■ What to produce
Pictures are not part of the copy. Write out exactly the lines from the line with "yellow L-shape: (157, 447)" through the end of the entries below.
*** Extracted entries ***
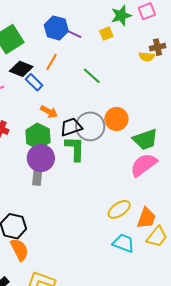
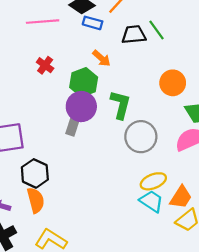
blue rectangle: (34, 82) -> (93, 23), turned -42
gray circle: (90, 126) -> (141, 137), moved
black trapezoid: (71, 127) -> (134, 35), moved
cyan trapezoid: (123, 243) -> (151, 201), moved

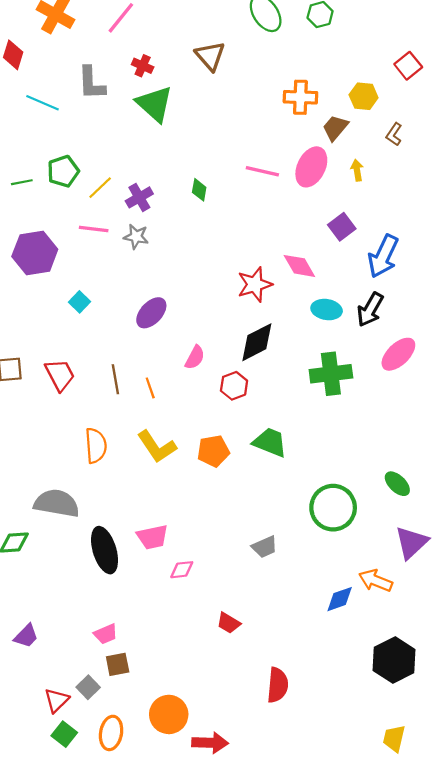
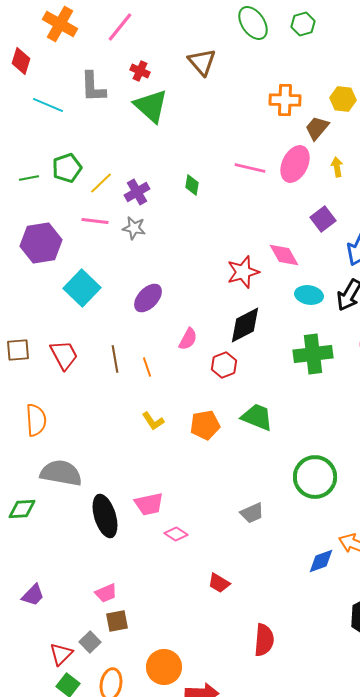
cyan square: (79, 302) -> (82, 288), size x1.8
orange semicircle: (96, 446) -> (36, 420), moved
yellow L-shape: (157, 447) -> (153, 421), size x0.6
pink diamond: (182, 570) -> (176, 534), turned 40

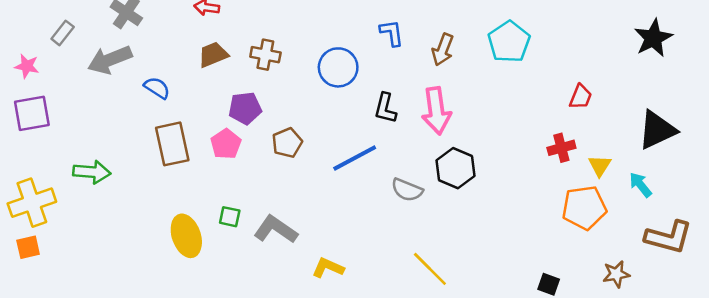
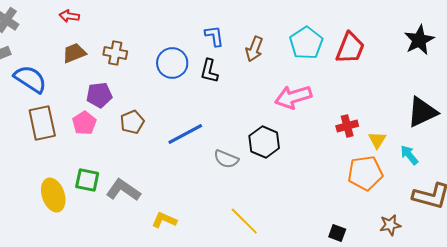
blue semicircle: (157, 88) -> (30, 79), size x1.6
red trapezoid: (581, 97) -> (350, 48), moved, size x1.6
black L-shape: (385, 108) -> (209, 71), moved
pink arrow: (436, 111) -> (293, 97), moved, turned 81
green square: (230, 217) -> (87, 180), size x1.4

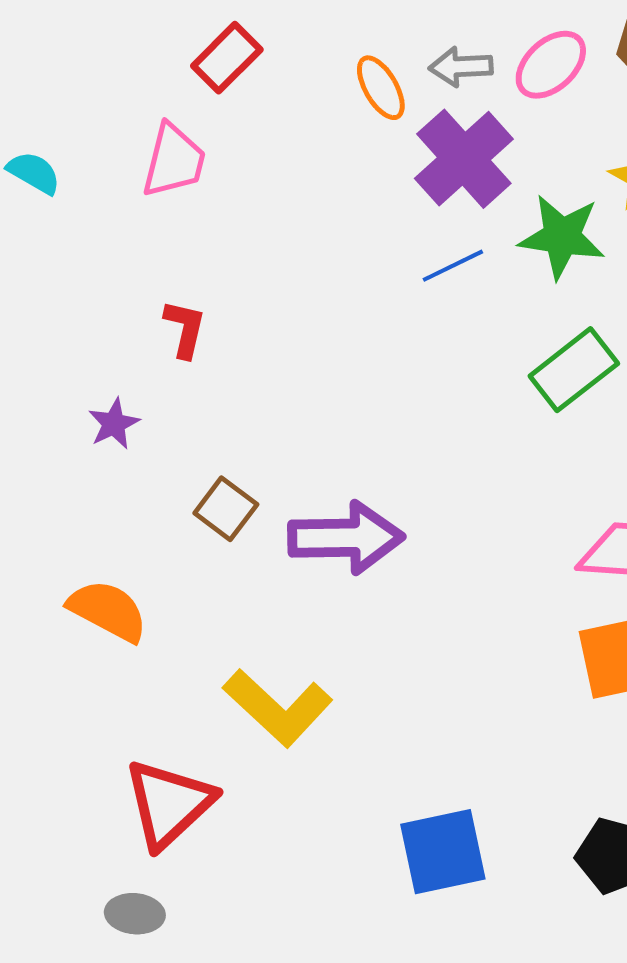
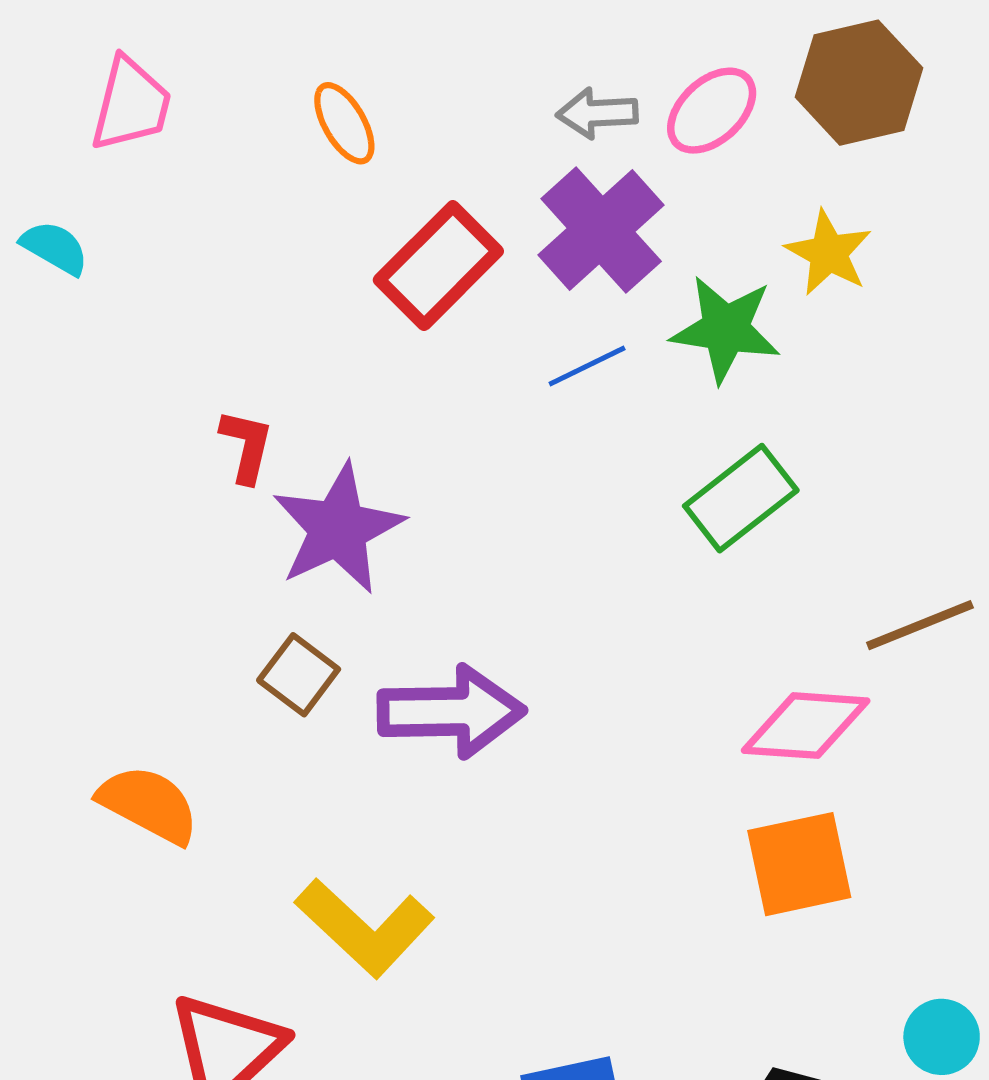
red rectangle: (227, 58) -> (438, 266), moved, size x1.4
orange ellipse: (381, 88) -> (344, 123), moved
pink trapezoid: (174, 161) -> (131, 104), moved
purple star: (114, 424) -> (338, 529), moved, size x2.0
*** End of Extracted entries ***
■ Response box
yellow L-shape: (157, 447) -> (153, 421), size x0.6
pink diamond: (182, 570) -> (176, 534), turned 40

blue semicircle: (157, 88) -> (30, 79), size x1.6
red trapezoid: (581, 97) -> (350, 48), moved, size x1.6
black L-shape: (385, 108) -> (209, 71), moved
pink arrow: (436, 111) -> (293, 97), moved, turned 81
green square: (230, 217) -> (87, 180), size x1.4

red rectangle: (227, 58) -> (438, 266), moved, size x1.4
orange ellipse: (381, 88) -> (344, 123), moved
pink trapezoid: (174, 161) -> (131, 104), moved
purple star: (114, 424) -> (338, 529), moved, size x2.0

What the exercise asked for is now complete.